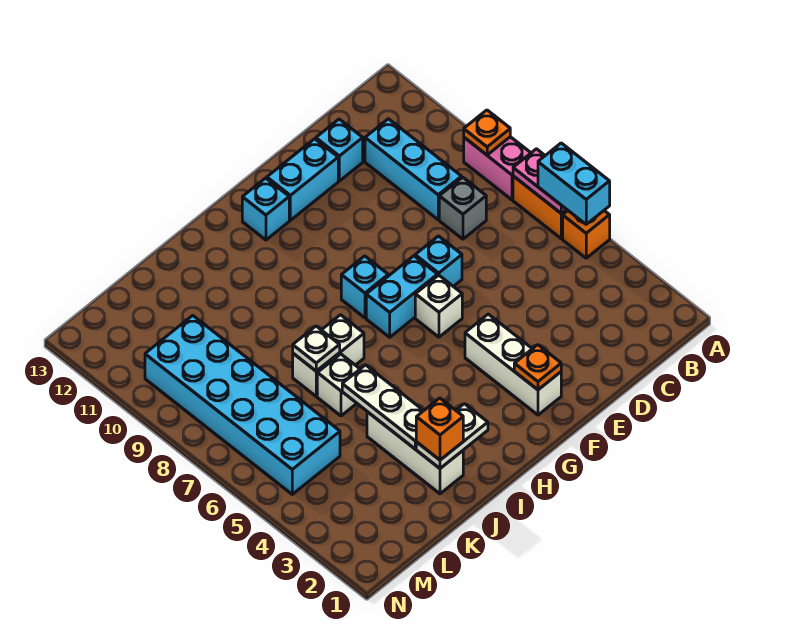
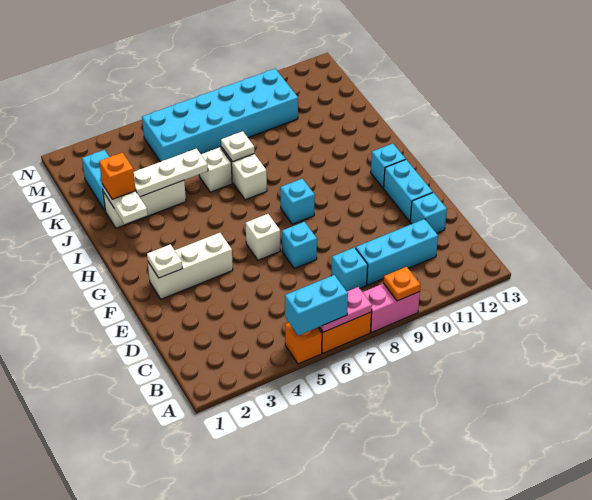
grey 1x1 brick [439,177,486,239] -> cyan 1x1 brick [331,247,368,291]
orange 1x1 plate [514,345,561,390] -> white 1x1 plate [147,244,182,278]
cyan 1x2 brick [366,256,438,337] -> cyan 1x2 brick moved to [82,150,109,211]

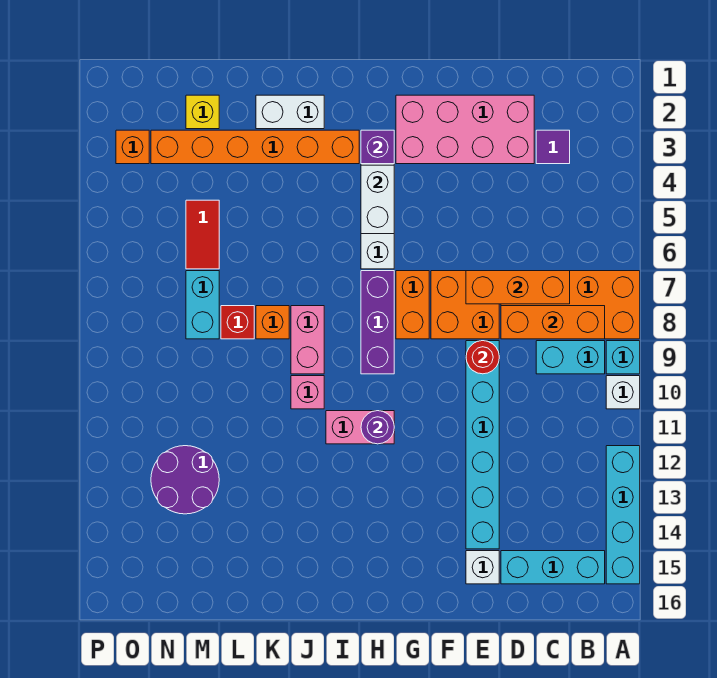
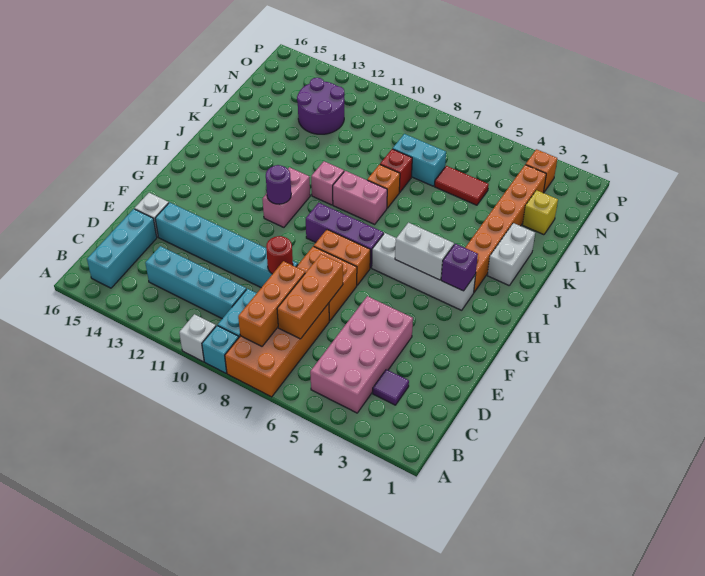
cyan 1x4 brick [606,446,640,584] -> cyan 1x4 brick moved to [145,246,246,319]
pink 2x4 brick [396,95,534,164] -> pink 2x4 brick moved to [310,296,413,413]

━━━━━━━━━━━━━━━━━━━━━━━━━━━━━━

Task goal:
Please write out the lines from the one that holds "orange 1x1 plate" through the end of the material, both ends included, exactly and with no pictures.

Task response:
orange 1x1 plate [514,345,561,390] -> white 1x1 plate [147,244,182,278]
cyan 1x2 brick [366,256,438,337] -> cyan 1x2 brick moved to [82,150,109,211]

cyan 1x4 brick [606,446,640,584] -> cyan 1x4 brick moved to [145,246,246,319]
pink 2x4 brick [396,95,534,164] -> pink 2x4 brick moved to [310,296,413,413]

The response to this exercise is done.